→ Records supplied:
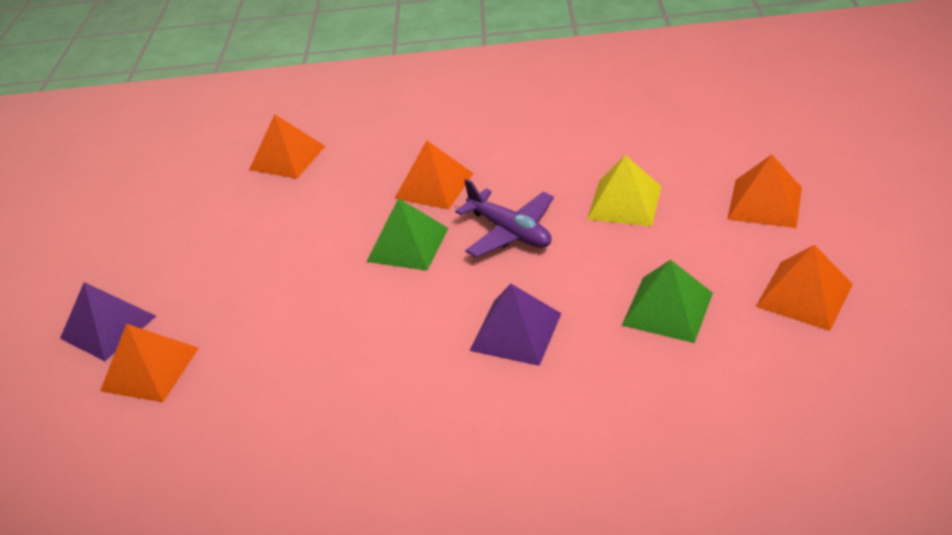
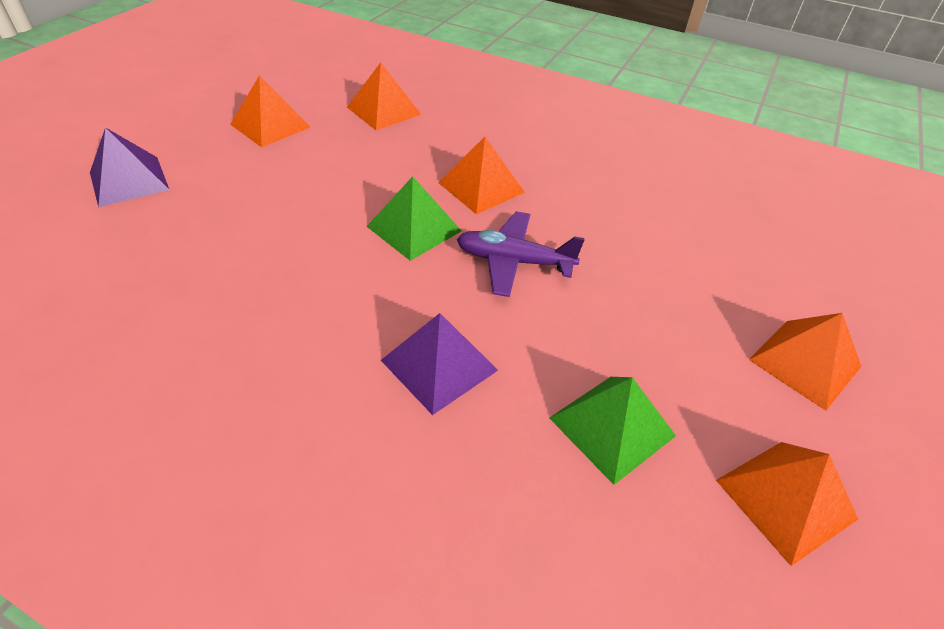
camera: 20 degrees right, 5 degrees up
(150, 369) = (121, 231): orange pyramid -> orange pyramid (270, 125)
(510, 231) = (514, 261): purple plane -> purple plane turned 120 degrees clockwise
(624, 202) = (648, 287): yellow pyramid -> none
* * *
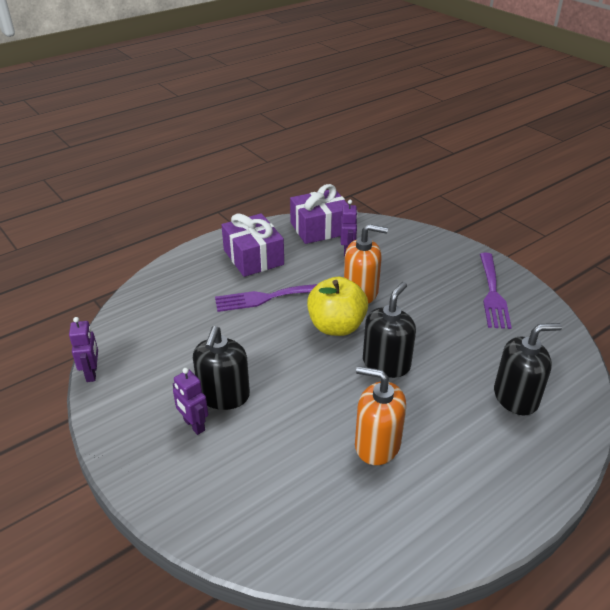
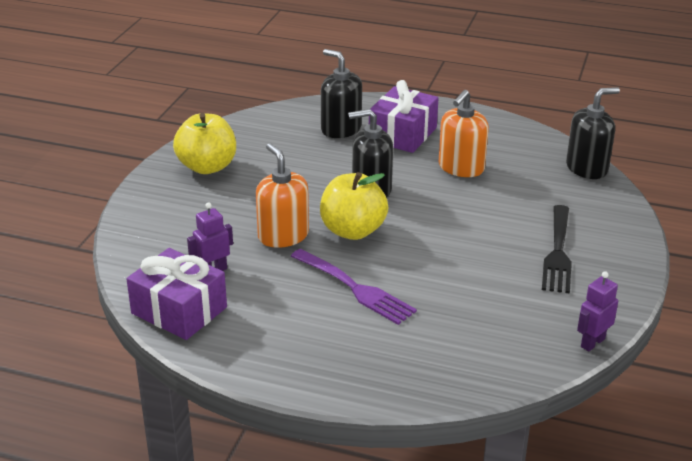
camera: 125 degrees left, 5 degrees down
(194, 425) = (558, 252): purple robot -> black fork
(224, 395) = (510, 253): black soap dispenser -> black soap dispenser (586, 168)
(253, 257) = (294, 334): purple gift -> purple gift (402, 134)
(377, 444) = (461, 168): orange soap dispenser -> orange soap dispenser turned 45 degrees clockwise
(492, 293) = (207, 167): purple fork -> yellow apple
---
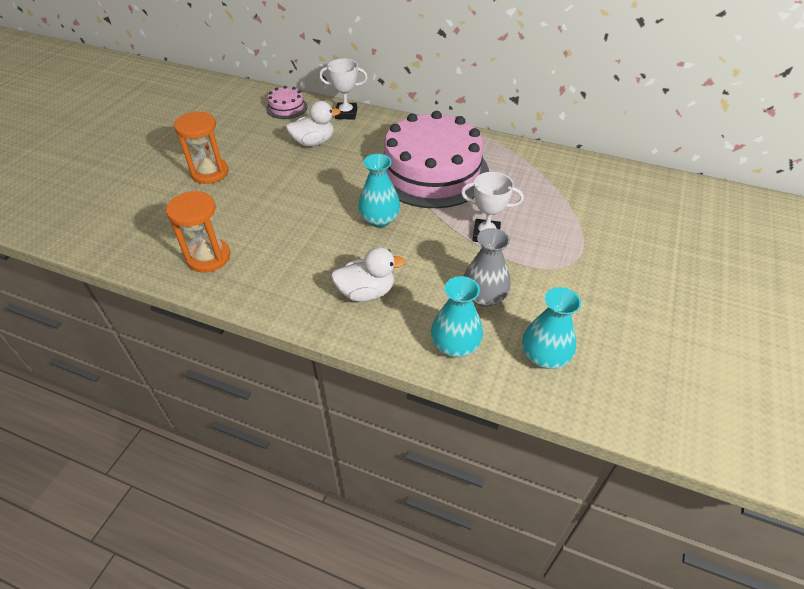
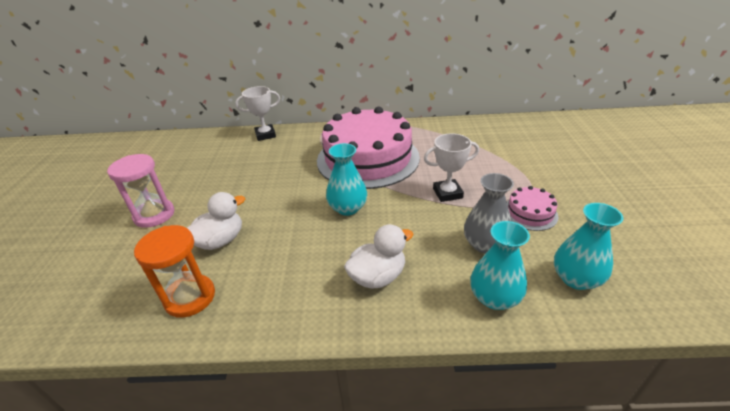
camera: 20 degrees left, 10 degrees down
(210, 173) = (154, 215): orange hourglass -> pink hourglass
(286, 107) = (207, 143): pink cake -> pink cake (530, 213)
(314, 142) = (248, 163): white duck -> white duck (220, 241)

→ Task statement: Above is a listing; print exactly its lines from the one with "(150, 369) = (121, 231): orange" through the one with "(624, 202) = (648, 287): yellow", and no other lines.

→ Solved exercise:
(150, 369) = (121, 231): orange pyramid -> orange pyramid (270, 125)
(510, 231) = (514, 261): purple plane -> purple plane turned 120 degrees clockwise
(624, 202) = (648, 287): yellow pyramid -> none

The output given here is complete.